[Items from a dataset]
============================================================

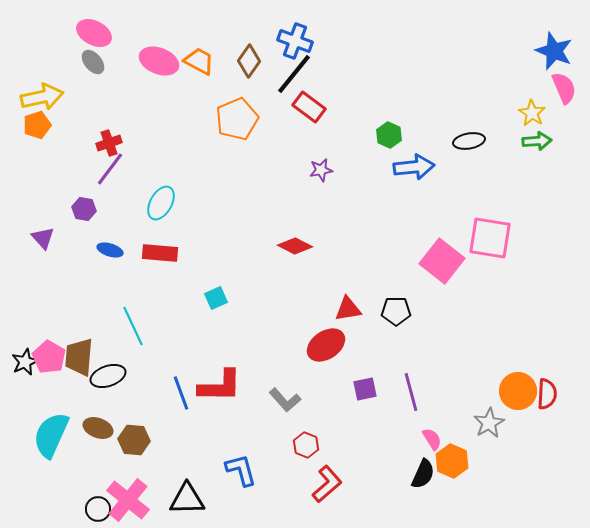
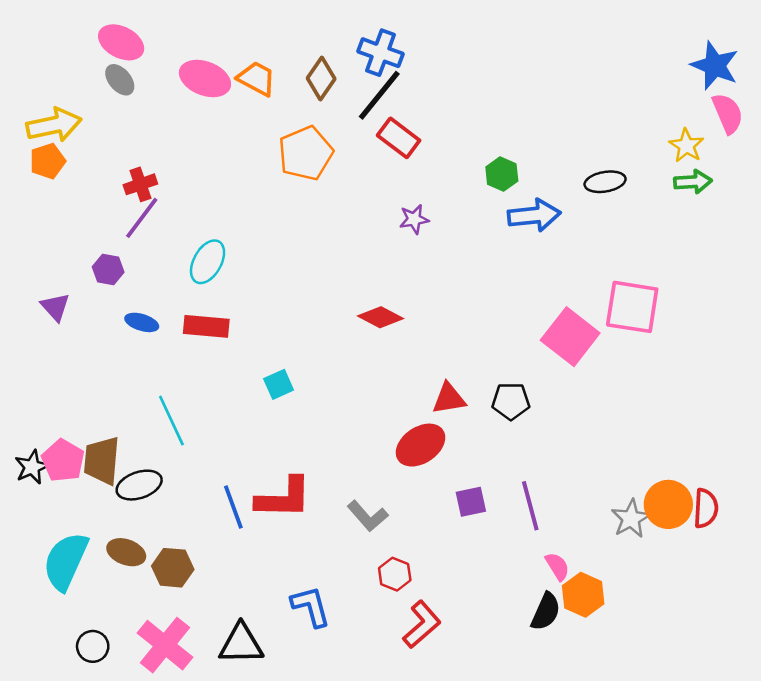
gray star: (489, 423) -> (631, 519), moved
black circle: (98, 509) -> (93, 646), moved

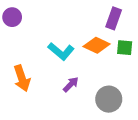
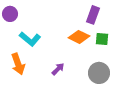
cyan L-shape: (61, 51) -> (30, 39), moved
gray circle: (109, 99) -> (99, 73), moved

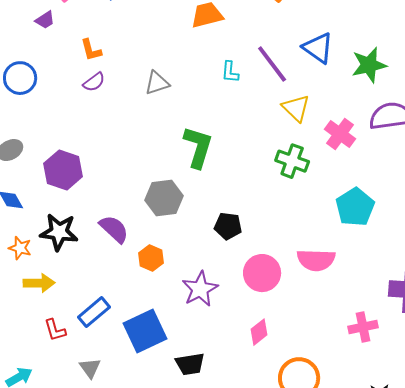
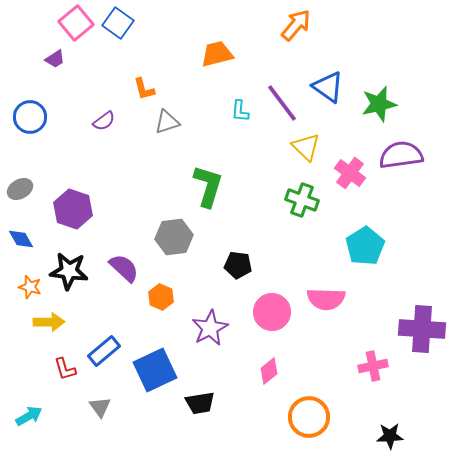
orange L-shape: (91, 50) -> (144, 89), moved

============================================================

Omit all pictures and write out, exactly, only the lines from the line containing "gray circle: (109, 99) -> (99, 73), moved" through the last line of the entries above.

gray circle: (109, 99) -> (99, 73), moved

orange L-shape: (91, 50) -> (144, 89), moved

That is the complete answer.